Print, exactly as written, the line containing "(269, 407) = (222, 297): turquoise" and every line after it, ending with the final line of the data below.

• **Given data**

↓↓↓

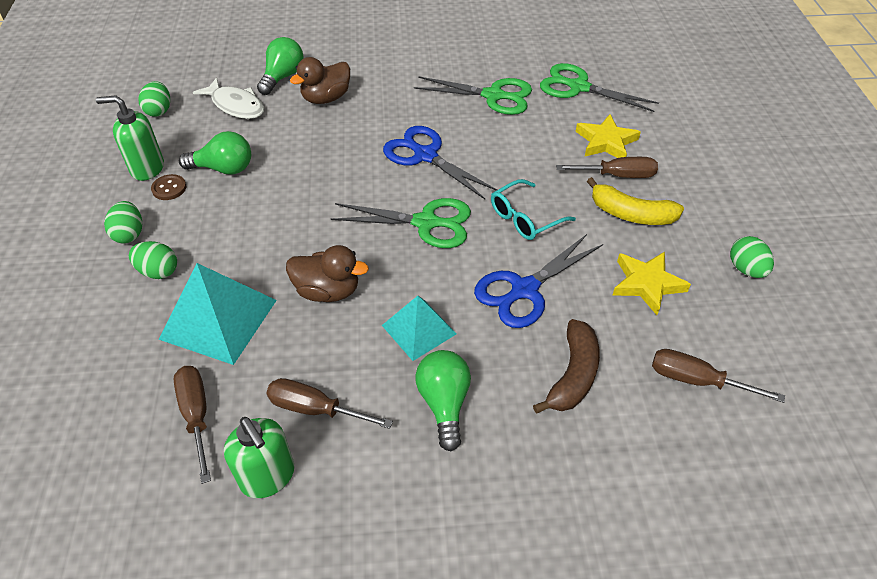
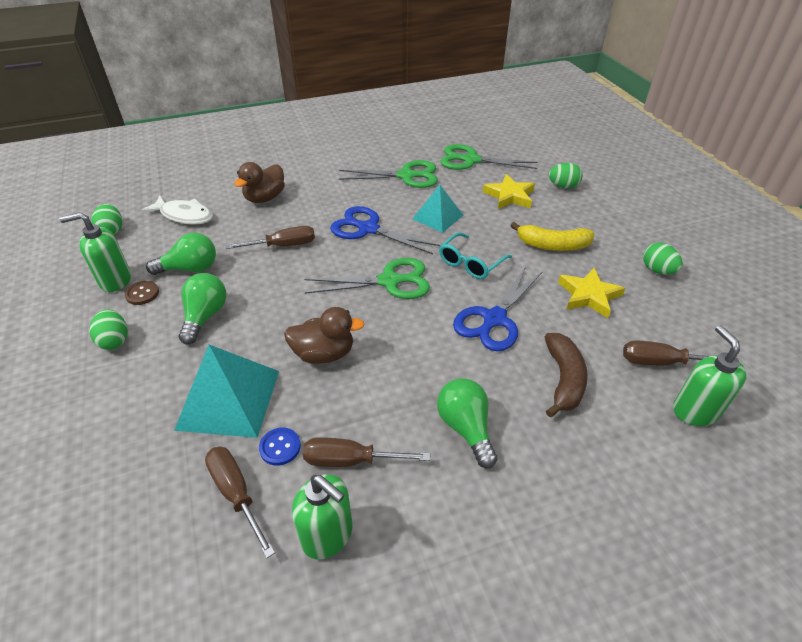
camera: 15 degrees left, 5 degrees down
(158, 271) = (154, 368): green egg -> green egg (563, 186)
(252, 379) = (280, 447): none -> blue button
(283, 77) = (220, 187): green light bulb -> green light bulb (205, 316)
(419, 329) = (418, 369): turquoise pyramid -> turquoise pyramid (437, 217)
(617, 175) = (529, 219): brown screwdriver -> brown screwdriver (283, 246)
(708, 444) = (695, 410): none -> green soap dispenser

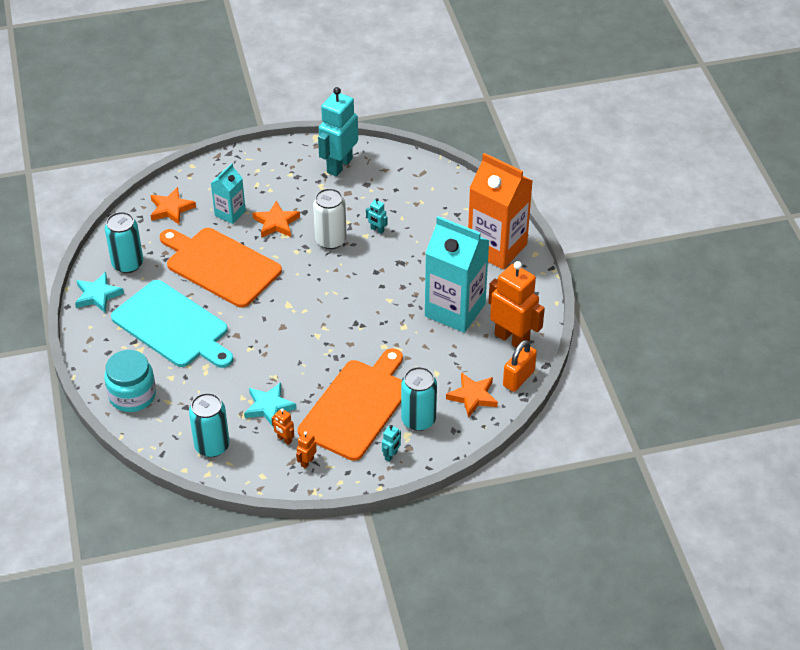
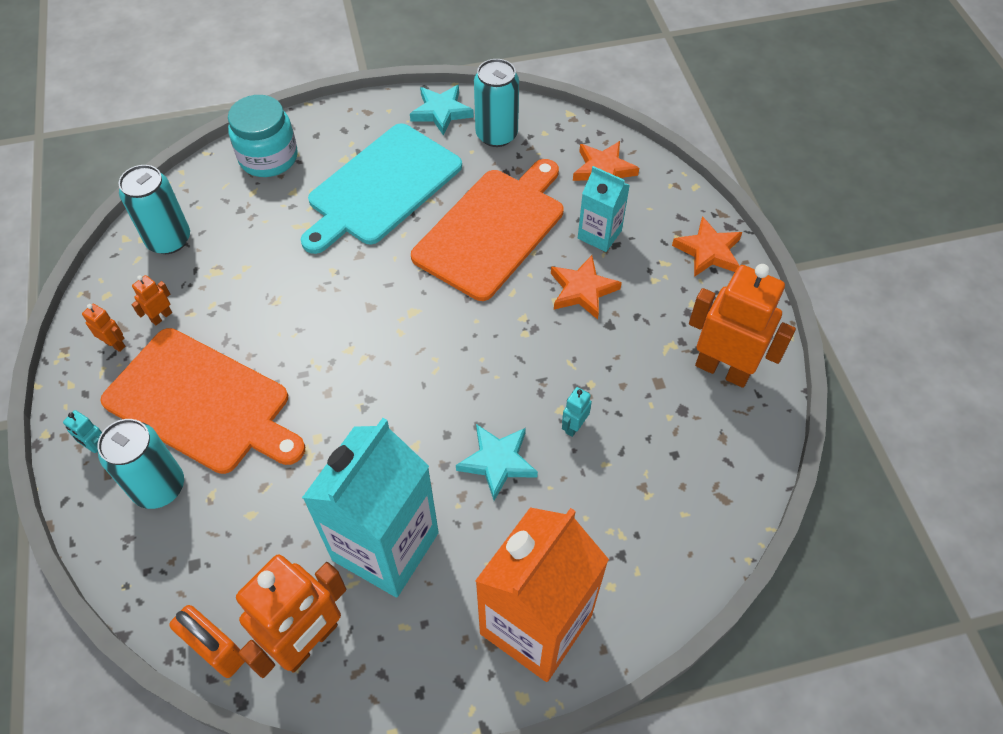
camera: 90 degrees right, 10 degrees up
(269, 407) = (222, 297): turquoise star -> turquoise star (497, 462)
(330, 240) = (547, 361): white can -> none
(339, 165) = (722, 369): turquoise robot -> orange robot
(473, 396) = (190, 570): orange star -> orange star (708, 251)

↑↑↑

• **Response for this exercise**
(269, 407) = (222, 297): turquoise star -> turquoise star (497, 462)
(330, 240) = (547, 361): white can -> none
(339, 165) = (722, 369): turquoise robot -> orange robot
(473, 396) = (190, 570): orange star -> orange star (708, 251)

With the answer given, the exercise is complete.